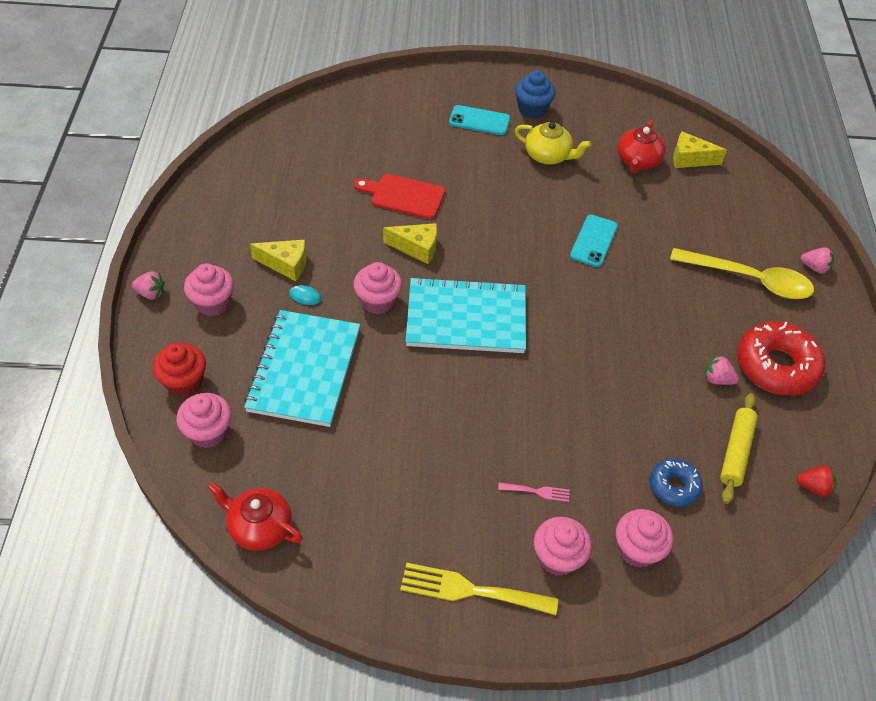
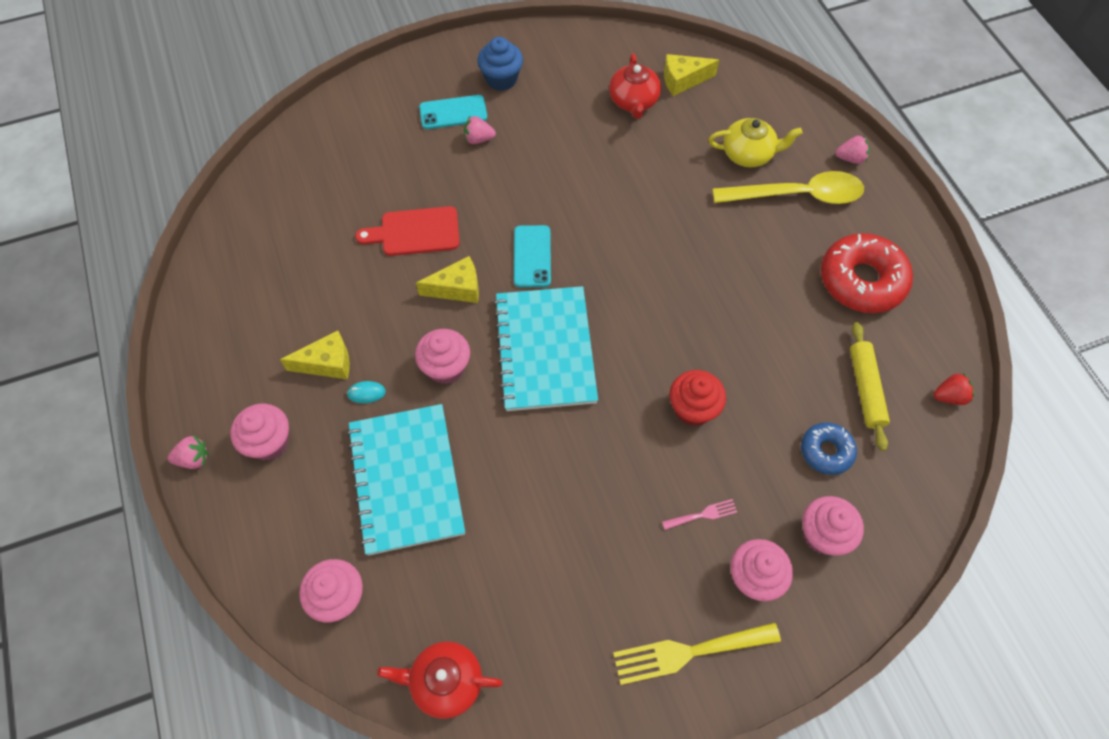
camera: 20 degrees left, 10 degrees up
(184, 382) = (283, 549): red cupcake -> red cupcake (693, 409)
(466, 318) = (545, 350): turquoise notebook -> turquoise notebook turned 75 degrees counterclockwise
(548, 156) = (542, 128): yellow teapot -> yellow teapot (748, 154)
(593, 241) = (631, 210): turquoise phone -> turquoise phone (532, 256)
(717, 379) = (815, 317): pink strawberry -> pink strawberry (478, 139)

----

**Work required**
Output an exact copy of the lines from the one holding "(548, 156) = (542, 128): yellow" to the last line of the data, inclusive, and nothing beyond that range.

**Written solution**
(548, 156) = (542, 128): yellow teapot -> yellow teapot (748, 154)
(593, 241) = (631, 210): turquoise phone -> turquoise phone (532, 256)
(717, 379) = (815, 317): pink strawberry -> pink strawberry (478, 139)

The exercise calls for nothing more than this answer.